-- Opening Marker --
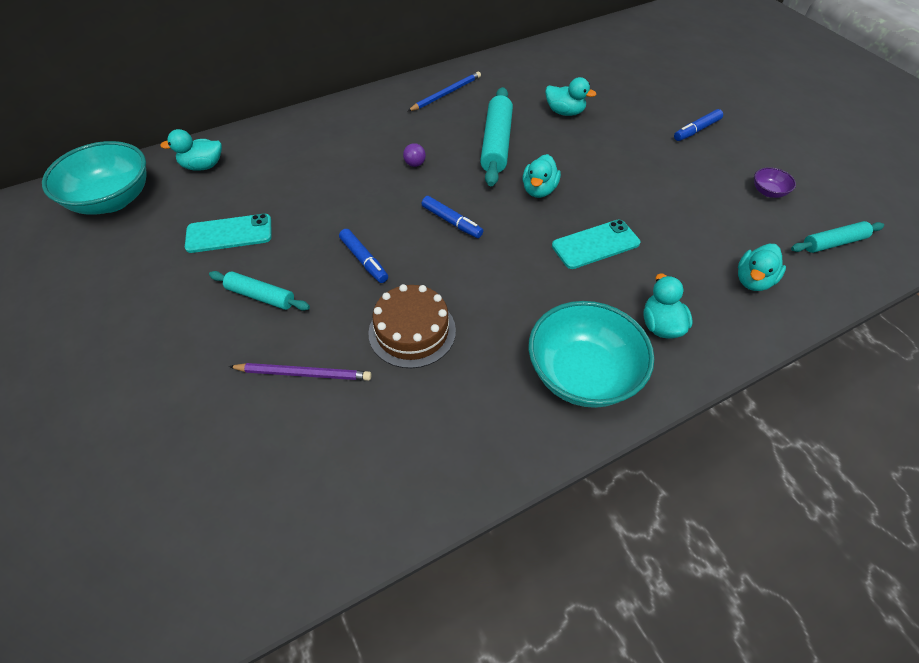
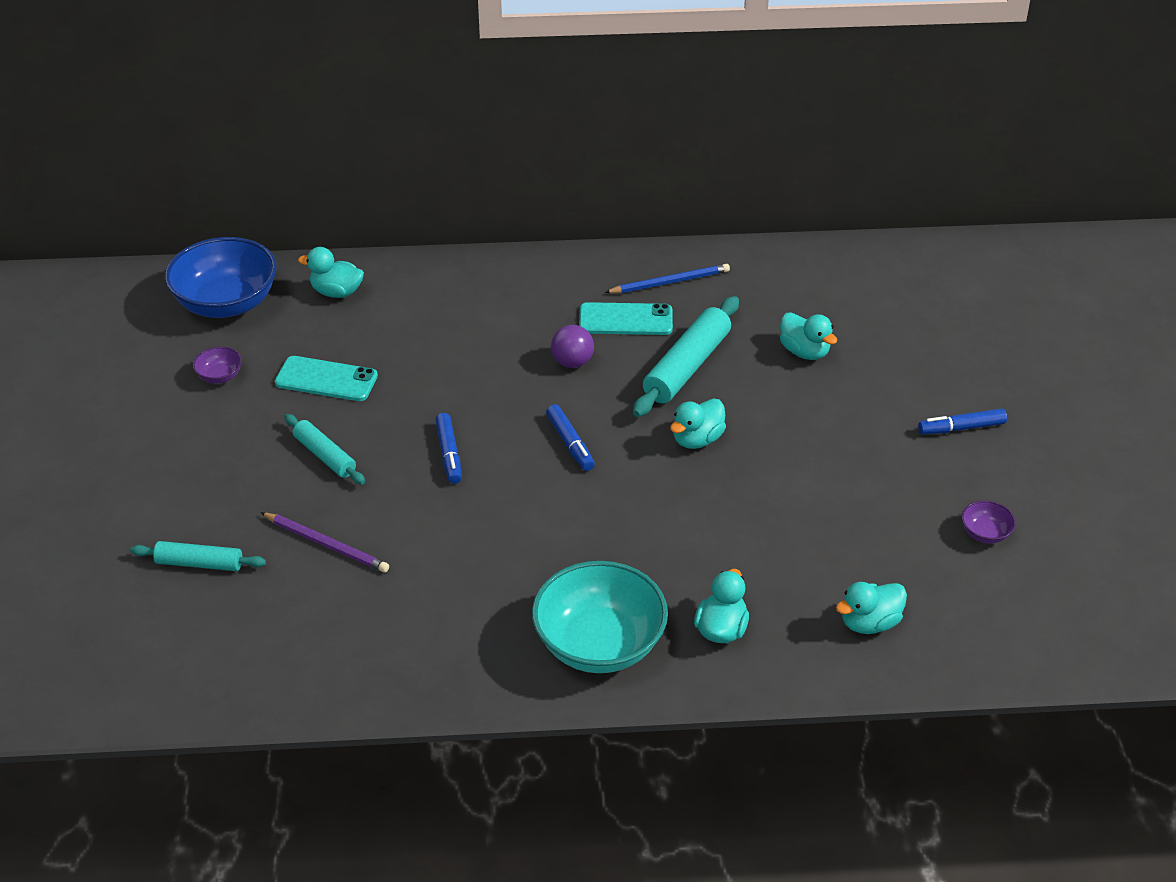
camera: 25 degrees right, 10 degrees down
turquoise bowl [42,141,146,215] -> blue bowl [165,237,277,318]
brown cake [368,284,456,368] -> none
purple ball [403,143,426,167] -> purple ball [551,325,594,368], size x1.50
turquoise phone [552,220,640,269] -> turquoise phone moved to [579,302,673,335]
turquoise rolling pin [791,221,884,253] -> turquoise rolling pin moved to [130,541,266,571]
none -> purple bowl [193,347,242,384]

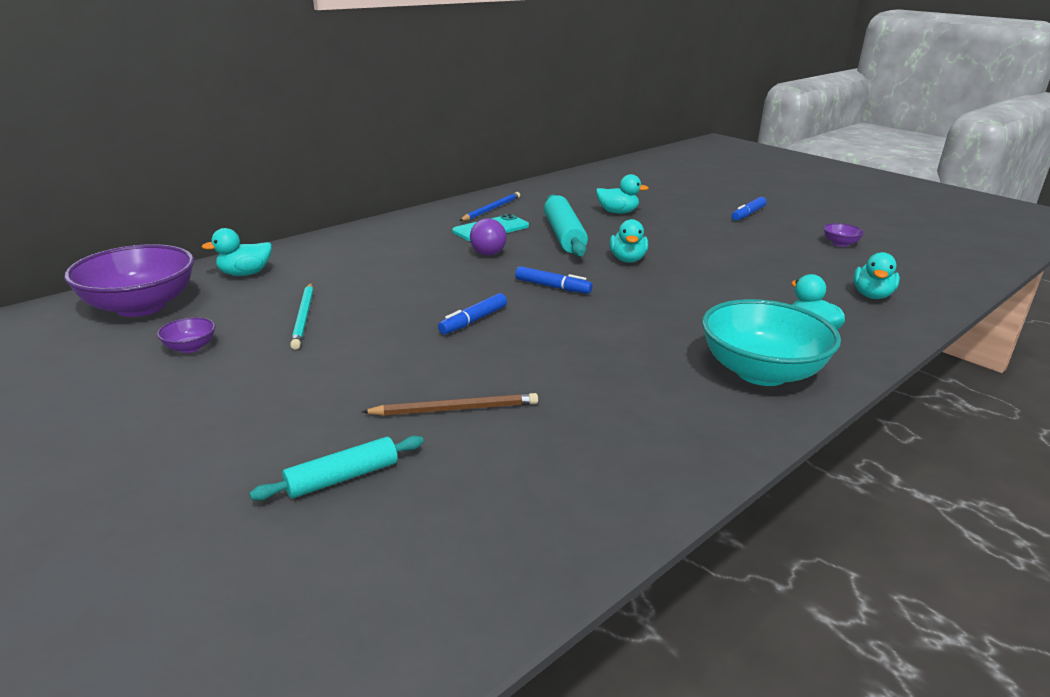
camera: 40 degrees left, 15 degrees down
blue bowl [165,237,277,318] -> purple bowl [64,244,194,317]
purple pencil [261,512,389,572] -> brown pencil [362,393,538,416]
turquoise phone [275,356,378,401] -> turquoise pencil [290,283,313,350]
turquoise rolling pin [284,414,365,485] -> none
blue marker [435,413,462,484] -> blue marker turned 90 degrees clockwise [438,293,507,335]

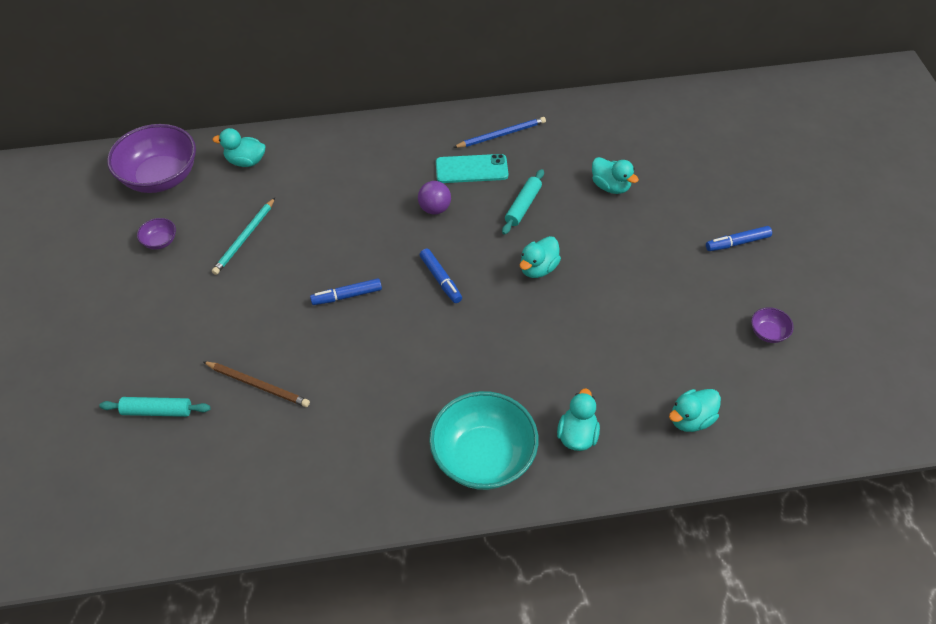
camera: 35 degrees right, 25 degrees up
turquoise rolling pin [544,194,588,257] -> turquoise rolling pin [502,169,544,235], size x0.60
-- Closing Marker --
Problem to solve:
Pictures aside, retype the material exactly.

Your solution:
camera: 25 degrees right, 10 degrees down
turquoise bowl [42,141,146,215] -> blue bowl [165,237,277,318]
brown cake [368,284,456,368] -> none
purple ball [403,143,426,167] -> purple ball [551,325,594,368], size x1.50
turquoise phone [552,220,640,269] -> turquoise phone moved to [579,302,673,335]
turquoise rolling pin [791,221,884,253] -> turquoise rolling pin moved to [130,541,266,571]
none -> purple bowl [193,347,242,384]

camera: 40 degrees left, 15 degrees down
blue bowl [165,237,277,318] -> purple bowl [64,244,194,317]
purple pencil [261,512,389,572] -> brown pencil [362,393,538,416]
turquoise phone [275,356,378,401] -> turquoise pencil [290,283,313,350]
turquoise rolling pin [284,414,365,485] -> none
blue marker [435,413,462,484] -> blue marker turned 90 degrees clockwise [438,293,507,335]

camera: 35 degrees right, 25 degrees up
turquoise rolling pin [544,194,588,257] -> turquoise rolling pin [502,169,544,235], size x0.60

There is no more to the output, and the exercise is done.